▶ _Material to process_
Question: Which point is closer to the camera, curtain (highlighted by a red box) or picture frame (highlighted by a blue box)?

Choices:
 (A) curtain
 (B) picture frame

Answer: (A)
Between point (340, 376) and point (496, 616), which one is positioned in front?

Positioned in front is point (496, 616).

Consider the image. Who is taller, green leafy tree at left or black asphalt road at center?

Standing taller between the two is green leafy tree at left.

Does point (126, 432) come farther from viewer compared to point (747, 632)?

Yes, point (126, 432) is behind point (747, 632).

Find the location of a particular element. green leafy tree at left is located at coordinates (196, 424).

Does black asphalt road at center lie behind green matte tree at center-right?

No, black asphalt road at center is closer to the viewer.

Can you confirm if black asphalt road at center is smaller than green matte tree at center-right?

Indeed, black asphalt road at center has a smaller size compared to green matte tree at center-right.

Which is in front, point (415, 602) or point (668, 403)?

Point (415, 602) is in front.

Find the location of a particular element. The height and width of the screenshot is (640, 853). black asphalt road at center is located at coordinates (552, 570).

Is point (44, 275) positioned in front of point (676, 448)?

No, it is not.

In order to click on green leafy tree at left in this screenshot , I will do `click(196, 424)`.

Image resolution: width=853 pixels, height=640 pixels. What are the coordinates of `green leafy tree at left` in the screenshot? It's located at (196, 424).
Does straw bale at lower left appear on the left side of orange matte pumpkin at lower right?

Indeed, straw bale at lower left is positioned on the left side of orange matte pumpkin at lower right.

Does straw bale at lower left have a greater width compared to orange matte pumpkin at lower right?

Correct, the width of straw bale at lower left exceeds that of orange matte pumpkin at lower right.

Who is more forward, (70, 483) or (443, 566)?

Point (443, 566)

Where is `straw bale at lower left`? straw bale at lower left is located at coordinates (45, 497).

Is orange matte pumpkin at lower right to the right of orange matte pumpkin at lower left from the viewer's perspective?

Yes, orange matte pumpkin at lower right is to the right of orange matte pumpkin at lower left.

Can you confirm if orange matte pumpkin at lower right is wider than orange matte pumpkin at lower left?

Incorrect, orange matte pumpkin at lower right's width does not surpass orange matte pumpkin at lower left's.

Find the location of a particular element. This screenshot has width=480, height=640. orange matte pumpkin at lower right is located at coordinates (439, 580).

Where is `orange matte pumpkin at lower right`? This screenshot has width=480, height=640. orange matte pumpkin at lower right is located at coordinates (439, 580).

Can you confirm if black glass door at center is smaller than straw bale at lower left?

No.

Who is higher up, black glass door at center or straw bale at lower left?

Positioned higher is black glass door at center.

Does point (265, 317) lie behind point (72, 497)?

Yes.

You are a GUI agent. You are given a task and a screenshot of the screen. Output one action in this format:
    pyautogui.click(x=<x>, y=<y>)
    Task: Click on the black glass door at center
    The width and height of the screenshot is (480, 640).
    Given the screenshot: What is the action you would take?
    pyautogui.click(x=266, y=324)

▶ _Problem statement_
Rewrite the entire listing, replacing every occurrence of "straw bale" with "hay bale" and leaving everything else unchanged.

▶ _Reply_
Question: Which point is closer to the camera, curtain (highlighted by a red box) or picture frame (highlighted by a blue box)?

Choices:
 (A) curtain
 (B) picture frame

Answer: (A)
Between point (340, 376) and point (496, 616), which one is positioned in front?

Positioned in front is point (496, 616).

Consider the image. Who is taller, green leafy tree at left or black asphalt road at center?

Standing taller between the two is green leafy tree at left.

Does point (126, 432) come farther from viewer compared to point (747, 632)?

Yes, point (126, 432) is behind point (747, 632).

Find the location of a particular element. green leafy tree at left is located at coordinates (196, 424).

Does black asphalt road at center lie behind green matte tree at center-right?

No, black asphalt road at center is closer to the viewer.

Can you confirm if black asphalt road at center is smaller than green matte tree at center-right?

Indeed, black asphalt road at center has a smaller size compared to green matte tree at center-right.

Which is in front, point (415, 602) or point (668, 403)?

Point (415, 602) is in front.

Find the location of a particular element. The height and width of the screenshot is (640, 853). black asphalt road at center is located at coordinates (552, 570).

Is point (44, 275) positioned in front of point (676, 448)?

No, it is not.

In order to click on green leafy tree at left in this screenshot , I will do `click(196, 424)`.

Image resolution: width=853 pixels, height=640 pixels. What are the coordinates of `green leafy tree at left` in the screenshot? It's located at (196, 424).
Does hay bale at lower left appear on the left side of orange matte pumpkin at lower right?

Indeed, hay bale at lower left is positioned on the left side of orange matte pumpkin at lower right.

Does hay bale at lower left have a greater width compared to orange matte pumpkin at lower right?

Correct, the width of hay bale at lower left exceeds that of orange matte pumpkin at lower right.

Who is more forward, (70, 483) or (443, 566)?

Point (443, 566)

Where is `hay bale at lower left`? hay bale at lower left is located at coordinates (45, 497).

Is orange matte pumpkin at lower right to the right of orange matte pumpkin at lower left from the viewer's perspective?

Yes, orange matte pumpkin at lower right is to the right of orange matte pumpkin at lower left.

Can you confirm if orange matte pumpkin at lower right is wider than orange matte pumpkin at lower left?

Incorrect, orange matte pumpkin at lower right's width does not surpass orange matte pumpkin at lower left's.

Find the location of a particular element. This screenshot has width=480, height=640. orange matte pumpkin at lower right is located at coordinates (439, 580).

Where is `orange matte pumpkin at lower right`? This screenshot has width=480, height=640. orange matte pumpkin at lower right is located at coordinates (439, 580).

Can you confirm if black glass door at center is smaller than hay bale at lower left?

No.

Who is higher up, black glass door at center or hay bale at lower left?

Positioned higher is black glass door at center.

Does point (265, 317) lie behind point (72, 497)?

Yes.

You are a GUI agent. You are given a task and a screenshot of the screen. Output one action in this format:
    pyautogui.click(x=<x>, y=<y>)
    Task: Click on the black glass door at center
    The width and height of the screenshot is (480, 640).
    Given the screenshot: What is the action you would take?
    pyautogui.click(x=266, y=324)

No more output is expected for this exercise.